What this task involves.
Scan the records beneath this line for the line holding "camera: 80 degrees left, 5 degrees down" and the line holding "(467, 568) = (522, 610): black", then transcribe exactly those two and all lines between.

Spatial reasoning data.
:::::

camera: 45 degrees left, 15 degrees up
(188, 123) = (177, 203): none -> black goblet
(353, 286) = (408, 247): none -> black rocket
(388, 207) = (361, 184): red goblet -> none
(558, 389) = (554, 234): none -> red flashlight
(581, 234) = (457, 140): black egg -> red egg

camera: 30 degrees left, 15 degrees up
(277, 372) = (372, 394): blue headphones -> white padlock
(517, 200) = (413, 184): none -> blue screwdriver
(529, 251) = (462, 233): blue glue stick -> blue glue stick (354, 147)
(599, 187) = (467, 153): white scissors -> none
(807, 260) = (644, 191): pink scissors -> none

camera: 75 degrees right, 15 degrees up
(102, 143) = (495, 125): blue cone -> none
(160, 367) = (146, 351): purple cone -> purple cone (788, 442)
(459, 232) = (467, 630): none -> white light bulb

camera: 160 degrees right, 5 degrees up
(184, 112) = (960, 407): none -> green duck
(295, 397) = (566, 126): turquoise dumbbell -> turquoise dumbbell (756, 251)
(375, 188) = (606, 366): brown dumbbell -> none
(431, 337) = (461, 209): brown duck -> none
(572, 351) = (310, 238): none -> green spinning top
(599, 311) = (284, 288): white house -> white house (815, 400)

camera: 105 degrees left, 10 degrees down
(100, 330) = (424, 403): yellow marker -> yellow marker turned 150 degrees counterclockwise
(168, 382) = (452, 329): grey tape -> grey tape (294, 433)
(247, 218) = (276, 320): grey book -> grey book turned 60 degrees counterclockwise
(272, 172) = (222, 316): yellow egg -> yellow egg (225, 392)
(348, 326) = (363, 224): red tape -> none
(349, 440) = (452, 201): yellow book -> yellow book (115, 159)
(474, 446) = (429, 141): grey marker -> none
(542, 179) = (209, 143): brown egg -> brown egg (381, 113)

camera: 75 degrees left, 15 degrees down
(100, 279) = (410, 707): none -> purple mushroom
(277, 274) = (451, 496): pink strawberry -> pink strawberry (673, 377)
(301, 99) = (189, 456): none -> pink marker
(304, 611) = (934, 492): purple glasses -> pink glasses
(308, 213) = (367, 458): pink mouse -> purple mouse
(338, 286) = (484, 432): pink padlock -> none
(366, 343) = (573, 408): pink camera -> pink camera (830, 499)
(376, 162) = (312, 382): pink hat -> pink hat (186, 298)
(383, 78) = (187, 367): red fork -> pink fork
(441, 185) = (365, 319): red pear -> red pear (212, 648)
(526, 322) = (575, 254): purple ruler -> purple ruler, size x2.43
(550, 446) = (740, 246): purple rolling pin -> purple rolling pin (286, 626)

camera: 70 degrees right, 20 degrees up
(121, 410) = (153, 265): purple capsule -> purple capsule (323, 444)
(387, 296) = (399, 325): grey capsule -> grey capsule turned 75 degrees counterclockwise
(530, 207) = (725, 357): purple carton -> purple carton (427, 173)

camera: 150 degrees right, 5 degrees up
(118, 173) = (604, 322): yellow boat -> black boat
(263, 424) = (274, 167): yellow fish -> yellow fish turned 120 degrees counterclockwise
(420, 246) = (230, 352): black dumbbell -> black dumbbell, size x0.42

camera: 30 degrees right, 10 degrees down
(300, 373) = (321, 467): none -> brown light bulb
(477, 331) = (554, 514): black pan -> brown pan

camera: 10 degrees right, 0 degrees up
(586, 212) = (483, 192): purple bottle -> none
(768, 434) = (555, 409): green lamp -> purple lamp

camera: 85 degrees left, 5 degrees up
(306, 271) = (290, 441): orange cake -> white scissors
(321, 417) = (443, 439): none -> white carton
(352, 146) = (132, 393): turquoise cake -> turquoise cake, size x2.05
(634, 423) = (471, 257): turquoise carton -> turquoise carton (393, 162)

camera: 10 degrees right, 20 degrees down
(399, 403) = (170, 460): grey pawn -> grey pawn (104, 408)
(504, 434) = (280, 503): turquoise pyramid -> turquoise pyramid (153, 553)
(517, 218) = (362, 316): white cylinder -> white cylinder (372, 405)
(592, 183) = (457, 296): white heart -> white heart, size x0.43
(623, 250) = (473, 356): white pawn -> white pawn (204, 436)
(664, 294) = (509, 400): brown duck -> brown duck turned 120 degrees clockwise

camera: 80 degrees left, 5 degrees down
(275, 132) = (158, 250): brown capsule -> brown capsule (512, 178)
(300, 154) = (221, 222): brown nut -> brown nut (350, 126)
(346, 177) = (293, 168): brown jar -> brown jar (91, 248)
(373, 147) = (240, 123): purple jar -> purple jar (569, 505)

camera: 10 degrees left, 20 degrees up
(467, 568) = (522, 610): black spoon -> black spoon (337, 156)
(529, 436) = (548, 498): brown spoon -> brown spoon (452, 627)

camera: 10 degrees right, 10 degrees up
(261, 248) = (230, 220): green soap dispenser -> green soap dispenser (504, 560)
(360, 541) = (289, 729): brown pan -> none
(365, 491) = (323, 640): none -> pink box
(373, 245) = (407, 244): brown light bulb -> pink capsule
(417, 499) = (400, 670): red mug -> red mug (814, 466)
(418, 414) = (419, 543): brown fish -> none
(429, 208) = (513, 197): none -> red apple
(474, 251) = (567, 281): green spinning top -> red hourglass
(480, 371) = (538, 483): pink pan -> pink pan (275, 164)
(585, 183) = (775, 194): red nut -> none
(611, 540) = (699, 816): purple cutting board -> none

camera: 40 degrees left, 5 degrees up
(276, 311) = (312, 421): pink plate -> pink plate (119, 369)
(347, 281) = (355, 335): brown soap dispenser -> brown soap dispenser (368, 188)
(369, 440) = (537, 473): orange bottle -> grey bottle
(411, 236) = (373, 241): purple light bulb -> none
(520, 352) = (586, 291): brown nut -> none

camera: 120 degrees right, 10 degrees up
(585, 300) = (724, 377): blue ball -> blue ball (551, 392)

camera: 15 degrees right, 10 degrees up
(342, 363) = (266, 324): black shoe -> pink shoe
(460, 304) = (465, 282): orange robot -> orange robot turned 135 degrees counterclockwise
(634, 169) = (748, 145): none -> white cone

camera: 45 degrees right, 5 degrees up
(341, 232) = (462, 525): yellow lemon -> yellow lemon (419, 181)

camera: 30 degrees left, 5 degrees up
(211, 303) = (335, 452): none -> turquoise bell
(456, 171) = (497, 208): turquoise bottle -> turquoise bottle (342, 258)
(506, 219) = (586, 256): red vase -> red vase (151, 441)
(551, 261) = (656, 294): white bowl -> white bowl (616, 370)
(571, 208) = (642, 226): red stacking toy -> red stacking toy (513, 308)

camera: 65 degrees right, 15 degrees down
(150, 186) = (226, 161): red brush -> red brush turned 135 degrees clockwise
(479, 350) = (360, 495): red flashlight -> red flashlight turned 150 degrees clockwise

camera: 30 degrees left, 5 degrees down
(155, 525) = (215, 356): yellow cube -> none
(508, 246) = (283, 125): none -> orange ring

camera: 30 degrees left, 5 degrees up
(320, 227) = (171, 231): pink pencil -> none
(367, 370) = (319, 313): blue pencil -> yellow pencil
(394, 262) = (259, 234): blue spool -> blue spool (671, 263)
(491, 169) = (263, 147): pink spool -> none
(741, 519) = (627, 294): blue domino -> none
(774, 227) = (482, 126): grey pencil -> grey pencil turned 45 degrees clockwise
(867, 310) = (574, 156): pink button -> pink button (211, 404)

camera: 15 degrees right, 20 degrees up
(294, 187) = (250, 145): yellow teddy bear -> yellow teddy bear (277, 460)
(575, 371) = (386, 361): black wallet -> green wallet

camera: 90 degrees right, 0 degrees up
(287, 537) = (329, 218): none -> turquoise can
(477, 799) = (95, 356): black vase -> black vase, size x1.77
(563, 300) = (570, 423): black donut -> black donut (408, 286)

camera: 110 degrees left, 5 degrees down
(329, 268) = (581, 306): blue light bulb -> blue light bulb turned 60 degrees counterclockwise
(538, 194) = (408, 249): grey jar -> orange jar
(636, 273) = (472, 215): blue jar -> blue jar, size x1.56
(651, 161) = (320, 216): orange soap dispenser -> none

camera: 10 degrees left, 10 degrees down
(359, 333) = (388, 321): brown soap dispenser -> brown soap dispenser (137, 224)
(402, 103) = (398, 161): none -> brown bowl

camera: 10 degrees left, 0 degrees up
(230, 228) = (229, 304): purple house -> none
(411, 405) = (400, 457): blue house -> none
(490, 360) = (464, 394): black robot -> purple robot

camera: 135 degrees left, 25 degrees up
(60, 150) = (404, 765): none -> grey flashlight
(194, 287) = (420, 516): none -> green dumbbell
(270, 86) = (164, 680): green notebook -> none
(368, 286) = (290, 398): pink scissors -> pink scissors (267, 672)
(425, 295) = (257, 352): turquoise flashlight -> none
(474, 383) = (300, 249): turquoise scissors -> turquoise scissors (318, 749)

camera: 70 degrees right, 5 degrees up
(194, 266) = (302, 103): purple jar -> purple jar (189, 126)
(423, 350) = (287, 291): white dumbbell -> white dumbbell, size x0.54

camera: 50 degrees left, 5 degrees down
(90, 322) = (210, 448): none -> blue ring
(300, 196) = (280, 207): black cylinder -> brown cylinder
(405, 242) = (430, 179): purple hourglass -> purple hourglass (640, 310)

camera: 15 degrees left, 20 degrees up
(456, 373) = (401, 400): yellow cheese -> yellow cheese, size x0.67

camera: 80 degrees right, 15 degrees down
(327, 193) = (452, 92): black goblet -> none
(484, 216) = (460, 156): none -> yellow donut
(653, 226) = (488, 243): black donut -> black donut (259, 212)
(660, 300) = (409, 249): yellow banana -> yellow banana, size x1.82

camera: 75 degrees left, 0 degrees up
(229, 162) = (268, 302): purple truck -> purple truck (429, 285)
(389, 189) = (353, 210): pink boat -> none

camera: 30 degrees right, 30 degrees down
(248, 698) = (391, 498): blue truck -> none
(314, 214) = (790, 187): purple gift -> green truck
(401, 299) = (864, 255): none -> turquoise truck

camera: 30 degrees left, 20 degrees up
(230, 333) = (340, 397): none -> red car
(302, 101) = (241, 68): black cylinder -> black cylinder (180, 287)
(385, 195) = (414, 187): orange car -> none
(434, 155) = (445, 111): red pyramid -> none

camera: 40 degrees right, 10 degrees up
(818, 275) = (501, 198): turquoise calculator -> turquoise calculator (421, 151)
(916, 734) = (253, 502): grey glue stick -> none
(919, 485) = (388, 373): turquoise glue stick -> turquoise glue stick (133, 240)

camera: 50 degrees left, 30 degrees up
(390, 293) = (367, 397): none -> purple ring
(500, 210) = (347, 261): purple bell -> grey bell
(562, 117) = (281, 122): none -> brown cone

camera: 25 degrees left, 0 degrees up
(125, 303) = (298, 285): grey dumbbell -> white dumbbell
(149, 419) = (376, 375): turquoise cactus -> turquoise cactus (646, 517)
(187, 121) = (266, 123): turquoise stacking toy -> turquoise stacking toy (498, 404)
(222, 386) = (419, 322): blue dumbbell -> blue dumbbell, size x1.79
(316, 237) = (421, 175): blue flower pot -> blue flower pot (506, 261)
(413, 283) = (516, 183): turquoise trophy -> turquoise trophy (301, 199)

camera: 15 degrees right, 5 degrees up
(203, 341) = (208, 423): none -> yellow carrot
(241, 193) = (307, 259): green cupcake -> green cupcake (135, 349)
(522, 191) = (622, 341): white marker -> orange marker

:::::

Exercise response.
camera: 80 degrees left, 5 degrees down
(275, 132) = (158, 250): brown capsule -> brown capsule (512, 178)
(300, 154) = (221, 222): brown nut -> brown nut (350, 126)
(346, 177) = (293, 168): brown jar -> brown jar (91, 248)
(373, 147) = (240, 123): purple jar -> purple jar (569, 505)

camera: 10 degrees left, 20 degrees up
(467, 568) = (522, 610): black spoon -> black spoon (337, 156)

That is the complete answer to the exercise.